* [Your instructions] Within the records, how many lines hold the word "moved"? State that number alone.

*** The data Section Begins ***

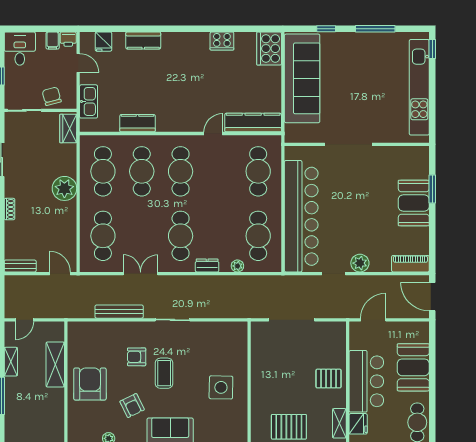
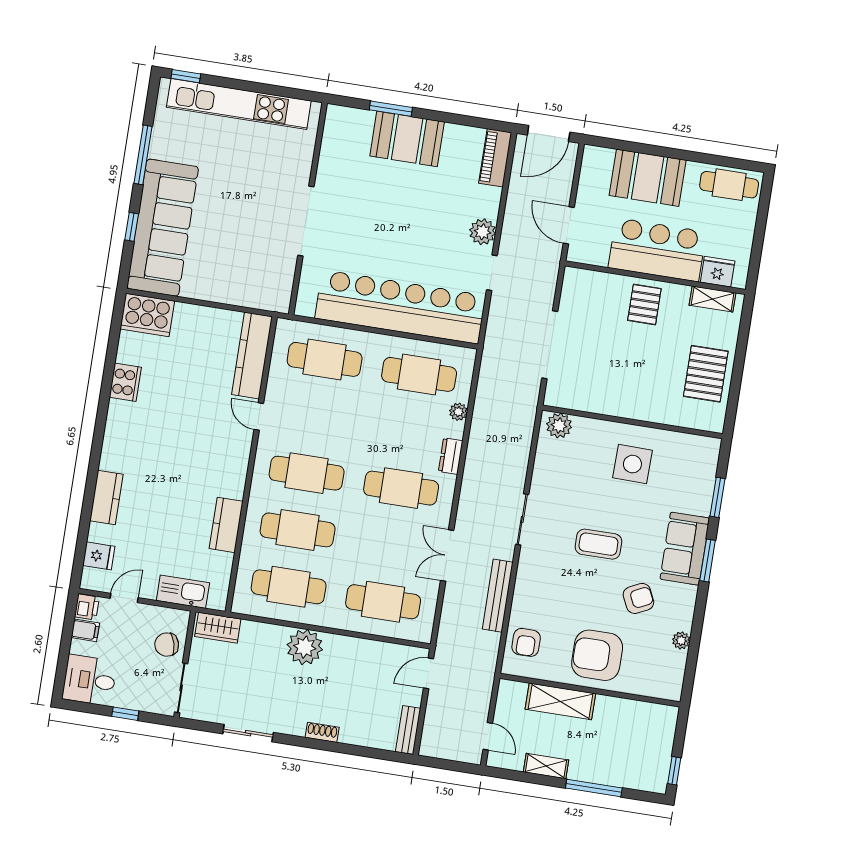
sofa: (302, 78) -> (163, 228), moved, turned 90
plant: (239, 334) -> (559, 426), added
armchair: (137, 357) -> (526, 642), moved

*** The data Section Ends ***
*** The data Section Begins ***

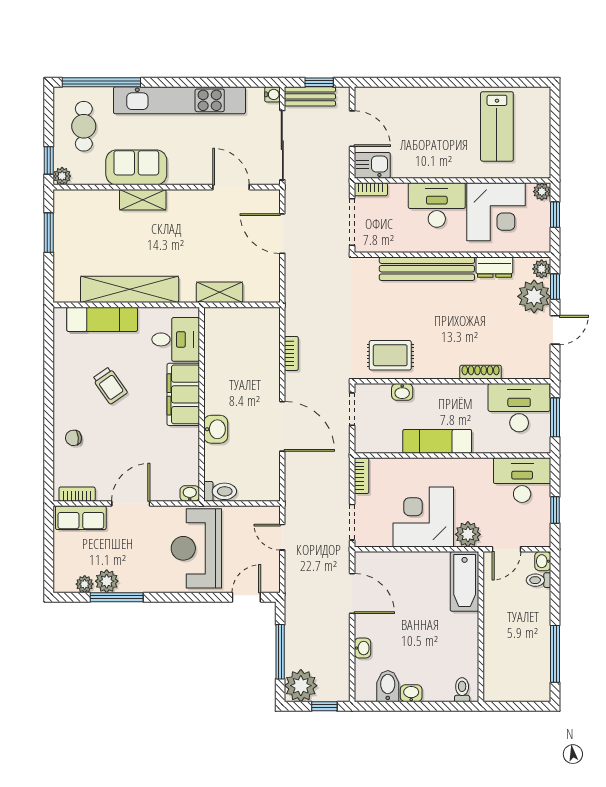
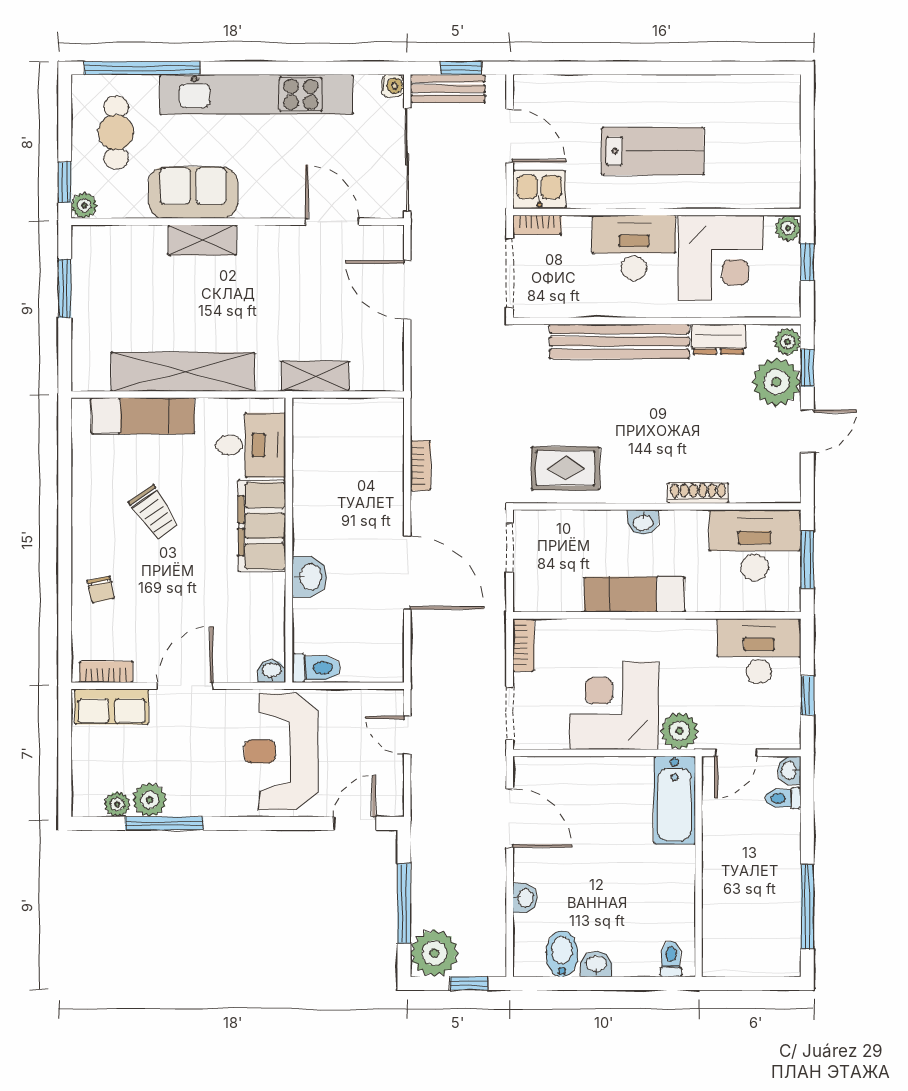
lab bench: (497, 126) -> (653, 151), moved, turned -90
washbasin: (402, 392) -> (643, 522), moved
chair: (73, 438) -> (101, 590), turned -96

*** The data Section Ends ***

* [Written solution] 4